Data items:
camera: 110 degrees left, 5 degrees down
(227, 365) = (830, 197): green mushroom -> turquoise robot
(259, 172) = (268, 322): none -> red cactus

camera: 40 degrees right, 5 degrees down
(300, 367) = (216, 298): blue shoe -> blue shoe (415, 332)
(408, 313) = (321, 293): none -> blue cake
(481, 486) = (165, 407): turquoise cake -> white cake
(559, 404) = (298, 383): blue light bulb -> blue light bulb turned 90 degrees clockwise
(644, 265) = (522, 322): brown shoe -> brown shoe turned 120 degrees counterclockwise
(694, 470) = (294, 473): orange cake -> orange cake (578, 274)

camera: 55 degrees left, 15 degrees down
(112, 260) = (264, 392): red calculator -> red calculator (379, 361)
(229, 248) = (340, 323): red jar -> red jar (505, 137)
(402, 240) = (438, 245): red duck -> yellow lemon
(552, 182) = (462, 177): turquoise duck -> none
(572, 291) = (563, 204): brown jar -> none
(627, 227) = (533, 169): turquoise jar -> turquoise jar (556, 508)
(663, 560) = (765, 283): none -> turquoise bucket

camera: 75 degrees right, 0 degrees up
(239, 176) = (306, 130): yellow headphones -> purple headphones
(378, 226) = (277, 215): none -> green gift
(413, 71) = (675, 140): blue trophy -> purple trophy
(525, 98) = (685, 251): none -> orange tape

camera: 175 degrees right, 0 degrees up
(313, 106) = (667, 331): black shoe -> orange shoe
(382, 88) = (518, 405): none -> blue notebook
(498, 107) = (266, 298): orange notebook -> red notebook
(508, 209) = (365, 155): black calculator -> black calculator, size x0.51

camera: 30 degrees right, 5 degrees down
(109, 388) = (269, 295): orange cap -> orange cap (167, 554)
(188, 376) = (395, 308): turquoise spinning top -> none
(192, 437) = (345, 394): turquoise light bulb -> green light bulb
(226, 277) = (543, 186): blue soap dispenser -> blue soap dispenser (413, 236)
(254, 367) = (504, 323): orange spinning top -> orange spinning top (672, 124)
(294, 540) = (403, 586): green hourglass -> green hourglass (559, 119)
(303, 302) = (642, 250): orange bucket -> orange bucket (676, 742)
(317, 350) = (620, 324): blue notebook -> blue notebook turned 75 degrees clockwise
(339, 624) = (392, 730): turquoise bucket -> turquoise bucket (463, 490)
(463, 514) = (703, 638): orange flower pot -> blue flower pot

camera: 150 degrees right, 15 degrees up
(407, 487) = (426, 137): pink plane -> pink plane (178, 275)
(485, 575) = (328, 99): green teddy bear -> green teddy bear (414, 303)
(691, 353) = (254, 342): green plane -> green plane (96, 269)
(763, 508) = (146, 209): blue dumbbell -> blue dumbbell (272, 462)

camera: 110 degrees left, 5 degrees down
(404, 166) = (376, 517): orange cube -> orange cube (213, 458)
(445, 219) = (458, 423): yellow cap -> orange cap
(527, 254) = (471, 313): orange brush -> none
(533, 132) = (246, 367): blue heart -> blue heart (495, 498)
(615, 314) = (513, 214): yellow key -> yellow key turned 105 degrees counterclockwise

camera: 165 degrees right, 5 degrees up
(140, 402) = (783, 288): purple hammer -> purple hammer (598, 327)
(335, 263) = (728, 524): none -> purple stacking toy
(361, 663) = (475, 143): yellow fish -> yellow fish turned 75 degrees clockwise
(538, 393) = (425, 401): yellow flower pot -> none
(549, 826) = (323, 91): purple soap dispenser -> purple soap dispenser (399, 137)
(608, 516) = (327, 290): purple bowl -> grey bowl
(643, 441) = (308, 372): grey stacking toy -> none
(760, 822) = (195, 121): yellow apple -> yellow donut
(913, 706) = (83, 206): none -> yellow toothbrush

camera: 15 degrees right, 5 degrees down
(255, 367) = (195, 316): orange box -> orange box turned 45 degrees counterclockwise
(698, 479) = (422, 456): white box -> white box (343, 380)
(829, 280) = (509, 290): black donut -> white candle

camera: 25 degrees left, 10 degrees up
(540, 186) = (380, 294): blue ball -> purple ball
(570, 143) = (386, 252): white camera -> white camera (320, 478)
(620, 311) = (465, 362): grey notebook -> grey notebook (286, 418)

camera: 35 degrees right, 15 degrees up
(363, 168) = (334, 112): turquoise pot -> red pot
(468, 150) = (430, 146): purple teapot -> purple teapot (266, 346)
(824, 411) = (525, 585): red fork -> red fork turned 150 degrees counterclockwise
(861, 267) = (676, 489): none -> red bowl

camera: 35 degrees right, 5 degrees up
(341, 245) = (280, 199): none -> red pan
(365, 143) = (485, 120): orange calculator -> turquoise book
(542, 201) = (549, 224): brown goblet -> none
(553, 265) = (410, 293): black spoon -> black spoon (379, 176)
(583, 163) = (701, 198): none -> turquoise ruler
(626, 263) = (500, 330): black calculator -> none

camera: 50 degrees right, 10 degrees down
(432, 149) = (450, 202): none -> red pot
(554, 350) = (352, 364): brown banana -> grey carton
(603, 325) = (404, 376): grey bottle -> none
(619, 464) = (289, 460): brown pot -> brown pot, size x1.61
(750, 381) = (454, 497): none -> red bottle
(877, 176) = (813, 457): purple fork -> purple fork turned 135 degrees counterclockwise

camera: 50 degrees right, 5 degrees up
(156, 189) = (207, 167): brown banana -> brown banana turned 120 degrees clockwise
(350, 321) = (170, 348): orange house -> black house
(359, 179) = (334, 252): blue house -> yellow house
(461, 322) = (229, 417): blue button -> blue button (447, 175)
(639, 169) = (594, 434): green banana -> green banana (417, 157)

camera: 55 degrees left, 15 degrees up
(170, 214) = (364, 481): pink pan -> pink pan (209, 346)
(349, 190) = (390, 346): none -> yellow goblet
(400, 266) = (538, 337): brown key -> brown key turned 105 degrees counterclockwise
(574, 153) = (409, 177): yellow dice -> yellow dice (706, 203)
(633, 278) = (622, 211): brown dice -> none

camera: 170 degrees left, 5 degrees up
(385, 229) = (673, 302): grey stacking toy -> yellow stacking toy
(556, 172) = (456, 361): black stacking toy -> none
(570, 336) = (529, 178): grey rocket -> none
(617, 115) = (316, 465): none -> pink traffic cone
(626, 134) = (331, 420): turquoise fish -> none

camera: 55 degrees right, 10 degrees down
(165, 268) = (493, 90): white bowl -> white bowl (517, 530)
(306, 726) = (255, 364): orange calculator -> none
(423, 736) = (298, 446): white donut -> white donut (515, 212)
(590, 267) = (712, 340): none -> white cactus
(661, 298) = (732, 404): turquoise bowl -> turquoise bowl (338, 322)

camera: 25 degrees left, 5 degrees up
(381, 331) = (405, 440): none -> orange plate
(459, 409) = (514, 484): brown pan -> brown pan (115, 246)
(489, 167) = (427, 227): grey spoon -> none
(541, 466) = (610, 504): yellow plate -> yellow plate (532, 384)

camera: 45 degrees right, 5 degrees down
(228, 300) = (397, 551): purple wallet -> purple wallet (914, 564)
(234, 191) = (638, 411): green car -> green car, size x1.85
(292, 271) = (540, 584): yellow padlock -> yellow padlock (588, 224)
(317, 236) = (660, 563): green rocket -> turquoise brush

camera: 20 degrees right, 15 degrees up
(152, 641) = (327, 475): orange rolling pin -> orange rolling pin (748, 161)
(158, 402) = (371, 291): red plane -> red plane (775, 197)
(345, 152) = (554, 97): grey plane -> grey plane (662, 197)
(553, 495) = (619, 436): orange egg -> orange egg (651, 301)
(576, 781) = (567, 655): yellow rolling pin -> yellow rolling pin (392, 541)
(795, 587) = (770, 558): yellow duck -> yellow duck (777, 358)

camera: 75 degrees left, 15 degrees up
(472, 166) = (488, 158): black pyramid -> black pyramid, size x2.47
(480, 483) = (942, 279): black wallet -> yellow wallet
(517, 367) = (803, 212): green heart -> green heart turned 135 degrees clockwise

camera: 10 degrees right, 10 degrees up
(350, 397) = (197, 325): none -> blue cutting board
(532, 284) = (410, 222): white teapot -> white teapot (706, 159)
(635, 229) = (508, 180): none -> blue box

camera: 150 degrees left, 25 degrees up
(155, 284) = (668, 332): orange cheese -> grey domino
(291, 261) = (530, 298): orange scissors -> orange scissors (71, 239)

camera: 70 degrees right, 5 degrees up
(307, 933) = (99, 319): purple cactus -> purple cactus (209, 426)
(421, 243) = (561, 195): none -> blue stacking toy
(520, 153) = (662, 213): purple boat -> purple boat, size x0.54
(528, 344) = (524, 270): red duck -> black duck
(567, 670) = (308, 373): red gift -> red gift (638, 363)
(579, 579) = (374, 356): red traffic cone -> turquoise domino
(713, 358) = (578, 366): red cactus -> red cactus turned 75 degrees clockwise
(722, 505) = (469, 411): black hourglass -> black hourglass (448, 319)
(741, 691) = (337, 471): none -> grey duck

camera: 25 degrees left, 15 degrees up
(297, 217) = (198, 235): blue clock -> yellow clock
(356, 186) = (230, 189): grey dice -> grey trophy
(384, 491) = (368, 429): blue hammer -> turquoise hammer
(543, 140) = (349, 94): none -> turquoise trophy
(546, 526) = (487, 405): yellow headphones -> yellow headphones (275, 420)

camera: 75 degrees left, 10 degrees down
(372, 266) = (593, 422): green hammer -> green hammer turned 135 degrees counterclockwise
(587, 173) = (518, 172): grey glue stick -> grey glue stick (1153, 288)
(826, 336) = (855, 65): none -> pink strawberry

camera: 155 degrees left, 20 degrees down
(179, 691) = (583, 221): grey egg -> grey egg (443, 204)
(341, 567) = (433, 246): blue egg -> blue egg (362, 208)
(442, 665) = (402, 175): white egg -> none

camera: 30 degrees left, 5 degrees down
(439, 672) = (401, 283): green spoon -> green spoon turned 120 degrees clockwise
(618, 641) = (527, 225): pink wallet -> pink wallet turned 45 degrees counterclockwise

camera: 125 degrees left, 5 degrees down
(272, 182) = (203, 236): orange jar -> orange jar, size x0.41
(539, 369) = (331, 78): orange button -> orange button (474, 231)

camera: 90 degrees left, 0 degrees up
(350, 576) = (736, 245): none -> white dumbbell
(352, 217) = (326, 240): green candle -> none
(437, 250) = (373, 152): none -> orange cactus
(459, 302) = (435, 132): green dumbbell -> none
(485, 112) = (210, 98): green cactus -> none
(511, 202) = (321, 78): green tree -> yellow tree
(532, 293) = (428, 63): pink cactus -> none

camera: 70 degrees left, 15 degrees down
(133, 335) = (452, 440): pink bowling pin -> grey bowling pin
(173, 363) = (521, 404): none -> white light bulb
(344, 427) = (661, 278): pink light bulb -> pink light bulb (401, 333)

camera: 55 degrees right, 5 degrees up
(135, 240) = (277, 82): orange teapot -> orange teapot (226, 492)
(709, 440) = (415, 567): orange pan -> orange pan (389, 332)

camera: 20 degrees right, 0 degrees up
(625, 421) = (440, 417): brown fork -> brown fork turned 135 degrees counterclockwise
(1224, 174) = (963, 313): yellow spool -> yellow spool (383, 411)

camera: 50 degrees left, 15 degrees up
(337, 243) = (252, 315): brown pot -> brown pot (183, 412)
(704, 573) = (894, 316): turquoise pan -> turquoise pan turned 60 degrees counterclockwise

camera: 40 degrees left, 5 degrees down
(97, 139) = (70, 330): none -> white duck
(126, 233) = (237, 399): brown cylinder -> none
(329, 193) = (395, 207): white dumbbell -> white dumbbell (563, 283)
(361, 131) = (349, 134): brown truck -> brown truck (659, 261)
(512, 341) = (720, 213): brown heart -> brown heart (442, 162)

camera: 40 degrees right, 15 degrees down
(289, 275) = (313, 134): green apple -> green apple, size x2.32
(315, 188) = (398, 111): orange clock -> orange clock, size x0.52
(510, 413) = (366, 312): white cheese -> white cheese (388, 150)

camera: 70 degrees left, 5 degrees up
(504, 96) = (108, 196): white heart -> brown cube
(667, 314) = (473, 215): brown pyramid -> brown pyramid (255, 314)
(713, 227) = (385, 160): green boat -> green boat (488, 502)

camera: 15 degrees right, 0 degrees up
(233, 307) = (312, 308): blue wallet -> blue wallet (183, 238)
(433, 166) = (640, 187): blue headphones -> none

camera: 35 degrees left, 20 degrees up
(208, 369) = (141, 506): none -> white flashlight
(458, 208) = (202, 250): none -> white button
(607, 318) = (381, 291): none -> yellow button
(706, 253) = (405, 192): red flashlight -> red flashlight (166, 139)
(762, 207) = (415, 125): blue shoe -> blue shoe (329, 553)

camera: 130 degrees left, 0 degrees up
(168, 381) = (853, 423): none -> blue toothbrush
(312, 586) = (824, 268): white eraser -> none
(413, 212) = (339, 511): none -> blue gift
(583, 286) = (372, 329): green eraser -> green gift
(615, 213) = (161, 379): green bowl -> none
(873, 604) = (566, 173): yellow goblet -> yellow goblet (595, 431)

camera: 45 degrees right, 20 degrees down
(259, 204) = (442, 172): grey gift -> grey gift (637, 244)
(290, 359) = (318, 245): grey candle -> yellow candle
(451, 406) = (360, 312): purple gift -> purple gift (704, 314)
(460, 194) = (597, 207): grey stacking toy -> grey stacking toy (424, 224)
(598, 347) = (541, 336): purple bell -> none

What is needed: Out of the data above, set down the lines from the one with "(313, 106) = (667, 331): black" to the one with "(109, 388) = (269, 295): orange", both included, exactly as written and with no additions.

Response area:
(313, 106) = (667, 331): black shoe -> orange shoe
(382, 88) = (518, 405): none -> blue notebook
(498, 107) = (266, 298): orange notebook -> red notebook
(508, 209) = (365, 155): black calculator -> black calculator, size x0.51

camera: 30 degrees right, 5 degrees down
(109, 388) = (269, 295): orange cap -> orange cap (167, 554)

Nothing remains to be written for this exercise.